**The exercise**
List each line of the data below that contains the string "grace", copying every such line in full.

[Records from a data collection]
....

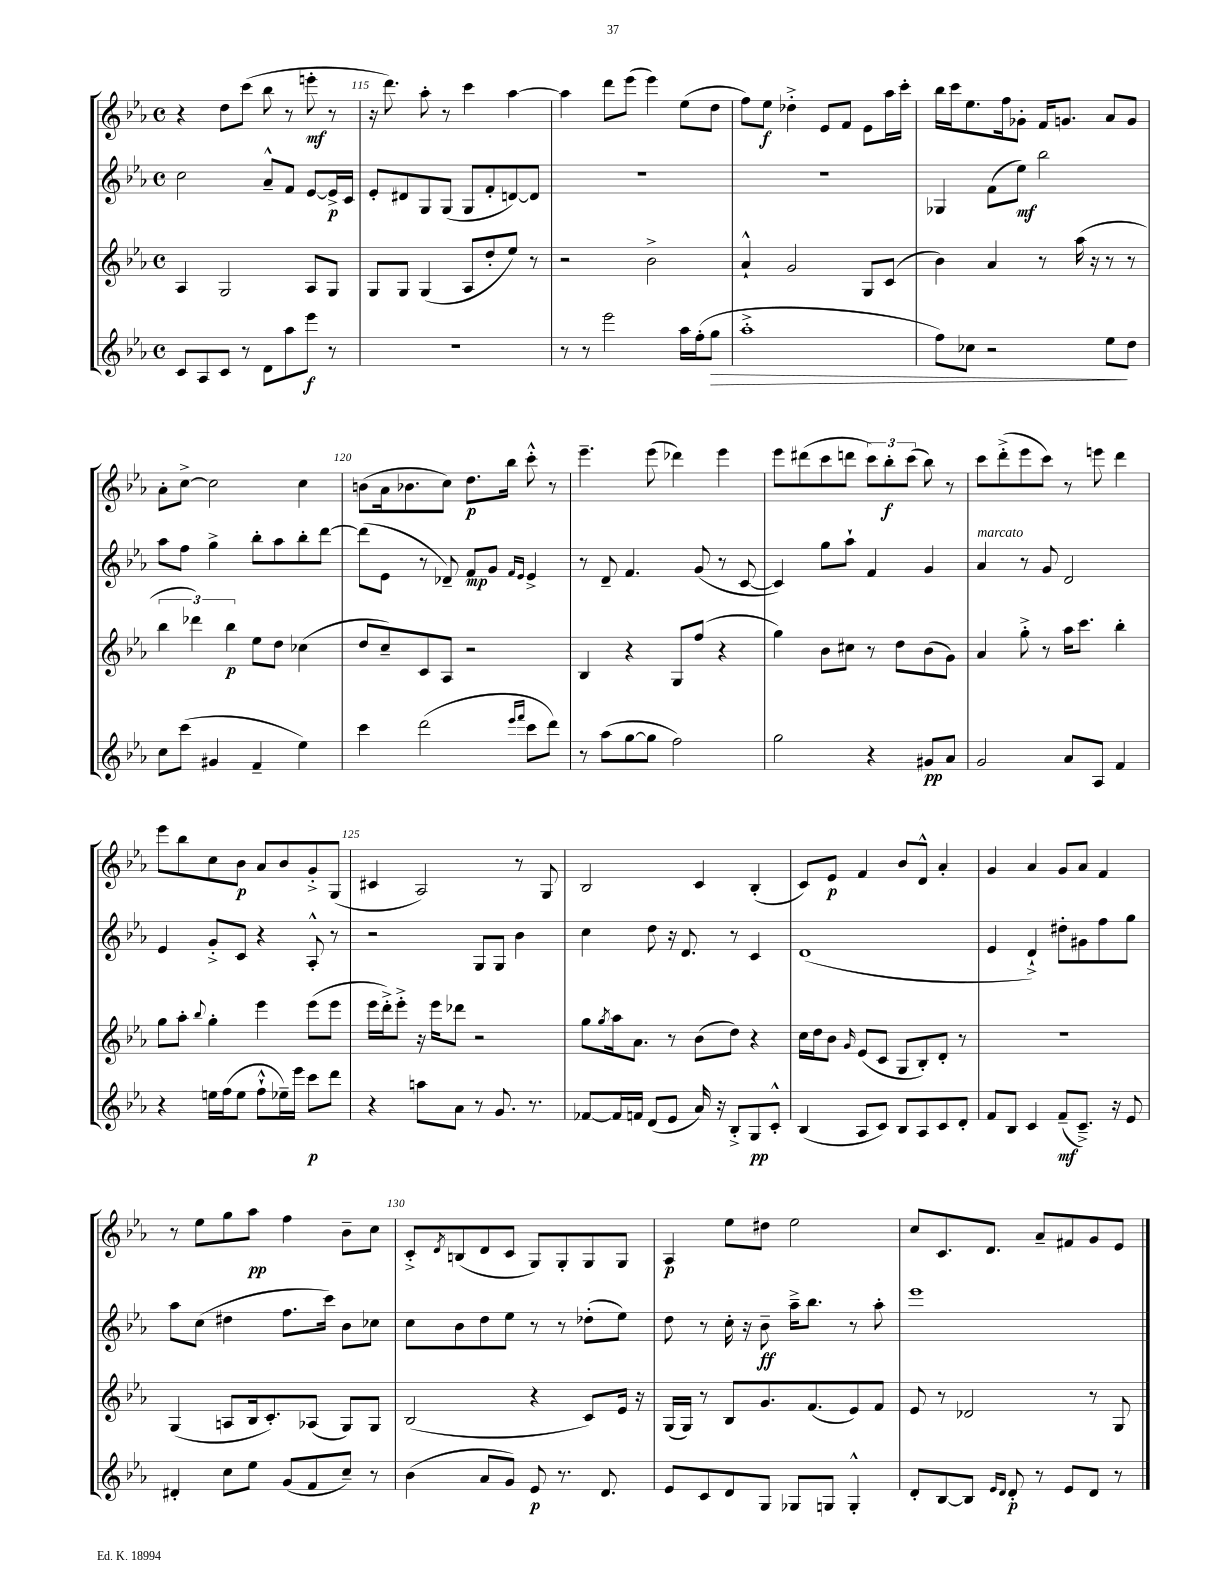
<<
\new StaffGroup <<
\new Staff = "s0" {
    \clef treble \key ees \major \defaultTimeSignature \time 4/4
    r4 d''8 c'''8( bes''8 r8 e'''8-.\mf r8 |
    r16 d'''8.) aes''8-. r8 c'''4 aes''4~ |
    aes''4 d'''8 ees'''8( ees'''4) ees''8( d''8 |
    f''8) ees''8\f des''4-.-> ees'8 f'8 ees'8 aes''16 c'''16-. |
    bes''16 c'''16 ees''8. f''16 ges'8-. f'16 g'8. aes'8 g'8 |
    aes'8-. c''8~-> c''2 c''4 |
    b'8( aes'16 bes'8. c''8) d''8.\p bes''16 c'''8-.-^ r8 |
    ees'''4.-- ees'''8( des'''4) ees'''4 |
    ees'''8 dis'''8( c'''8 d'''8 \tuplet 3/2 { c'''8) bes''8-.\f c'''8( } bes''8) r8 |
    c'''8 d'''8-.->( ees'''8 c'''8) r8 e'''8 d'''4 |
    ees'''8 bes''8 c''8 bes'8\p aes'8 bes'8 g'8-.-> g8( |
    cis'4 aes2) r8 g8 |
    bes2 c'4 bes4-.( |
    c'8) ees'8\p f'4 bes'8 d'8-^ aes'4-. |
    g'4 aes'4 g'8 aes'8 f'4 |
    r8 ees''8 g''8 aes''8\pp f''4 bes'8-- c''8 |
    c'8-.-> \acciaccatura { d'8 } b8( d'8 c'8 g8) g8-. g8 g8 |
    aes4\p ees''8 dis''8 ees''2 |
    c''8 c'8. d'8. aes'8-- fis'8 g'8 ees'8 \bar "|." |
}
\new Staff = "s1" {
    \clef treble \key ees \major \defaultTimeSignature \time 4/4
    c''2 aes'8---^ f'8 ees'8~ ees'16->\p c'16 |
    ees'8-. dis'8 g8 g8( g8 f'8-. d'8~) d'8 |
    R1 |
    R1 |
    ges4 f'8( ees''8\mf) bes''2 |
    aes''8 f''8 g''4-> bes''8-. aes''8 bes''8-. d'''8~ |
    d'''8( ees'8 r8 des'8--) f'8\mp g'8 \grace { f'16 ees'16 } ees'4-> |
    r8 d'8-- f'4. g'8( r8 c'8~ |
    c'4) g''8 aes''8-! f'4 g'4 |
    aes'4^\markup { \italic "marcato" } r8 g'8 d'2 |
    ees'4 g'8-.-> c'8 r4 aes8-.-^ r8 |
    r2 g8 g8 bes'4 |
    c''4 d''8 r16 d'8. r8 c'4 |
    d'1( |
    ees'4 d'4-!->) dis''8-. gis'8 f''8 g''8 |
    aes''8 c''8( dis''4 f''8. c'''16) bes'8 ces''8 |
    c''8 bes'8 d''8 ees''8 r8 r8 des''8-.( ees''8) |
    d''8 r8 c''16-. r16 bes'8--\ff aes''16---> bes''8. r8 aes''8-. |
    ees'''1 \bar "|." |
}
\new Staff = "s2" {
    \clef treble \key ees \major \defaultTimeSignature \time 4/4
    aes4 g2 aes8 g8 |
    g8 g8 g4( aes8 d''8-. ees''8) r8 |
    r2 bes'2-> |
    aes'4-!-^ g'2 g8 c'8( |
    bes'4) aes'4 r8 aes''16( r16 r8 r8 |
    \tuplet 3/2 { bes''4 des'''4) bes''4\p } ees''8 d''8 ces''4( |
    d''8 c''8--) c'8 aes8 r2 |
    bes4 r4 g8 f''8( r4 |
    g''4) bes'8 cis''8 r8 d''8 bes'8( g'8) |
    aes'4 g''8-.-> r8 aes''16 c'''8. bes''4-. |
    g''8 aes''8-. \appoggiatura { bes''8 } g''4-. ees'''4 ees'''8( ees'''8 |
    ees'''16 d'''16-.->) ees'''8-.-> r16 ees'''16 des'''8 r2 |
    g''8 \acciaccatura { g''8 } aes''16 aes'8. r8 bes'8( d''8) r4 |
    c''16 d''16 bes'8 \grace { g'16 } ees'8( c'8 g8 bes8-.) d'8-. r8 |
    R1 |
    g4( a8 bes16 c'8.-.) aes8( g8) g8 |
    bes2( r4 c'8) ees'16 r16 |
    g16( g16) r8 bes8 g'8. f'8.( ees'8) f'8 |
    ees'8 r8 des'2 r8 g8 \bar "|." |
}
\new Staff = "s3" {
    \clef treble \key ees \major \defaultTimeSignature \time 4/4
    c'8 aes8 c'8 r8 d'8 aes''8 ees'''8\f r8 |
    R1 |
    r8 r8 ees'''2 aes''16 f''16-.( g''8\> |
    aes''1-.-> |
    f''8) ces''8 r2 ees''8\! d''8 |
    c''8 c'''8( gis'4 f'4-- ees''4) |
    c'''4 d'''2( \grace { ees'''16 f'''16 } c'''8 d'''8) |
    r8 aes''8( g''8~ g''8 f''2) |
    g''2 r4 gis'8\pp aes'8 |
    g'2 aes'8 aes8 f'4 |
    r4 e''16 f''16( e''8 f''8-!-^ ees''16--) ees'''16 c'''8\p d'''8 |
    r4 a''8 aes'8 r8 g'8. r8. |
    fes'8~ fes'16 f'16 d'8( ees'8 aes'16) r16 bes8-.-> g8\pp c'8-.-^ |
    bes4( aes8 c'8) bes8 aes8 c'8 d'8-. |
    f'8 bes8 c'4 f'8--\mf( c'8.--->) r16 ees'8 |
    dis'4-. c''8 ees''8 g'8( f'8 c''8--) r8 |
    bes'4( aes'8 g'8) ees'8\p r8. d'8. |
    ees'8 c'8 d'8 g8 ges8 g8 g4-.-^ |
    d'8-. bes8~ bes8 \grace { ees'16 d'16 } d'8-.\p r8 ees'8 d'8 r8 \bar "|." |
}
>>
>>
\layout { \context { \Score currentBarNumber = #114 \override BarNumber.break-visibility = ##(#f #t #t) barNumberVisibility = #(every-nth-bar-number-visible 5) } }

....

**Task result**
    d'''8( ees'8 r8 des'8--) f'8\mp g'8 \grace { f'16 ees'16 } ees'4-> |
    c''16 d''16 bes'8 \grace { g'16 } ees'8( c'8 g8 bes8-.) d'8-. r8 |
    c'''4 d'''2( \grace { ees'''16 f'''16 } c'''8 d'''8) |
    d'8-. bes8~ bes8 \grace { ees'16 d'16 } d'8-.\p r8 ees'8 d'8 r8 \bar "|." |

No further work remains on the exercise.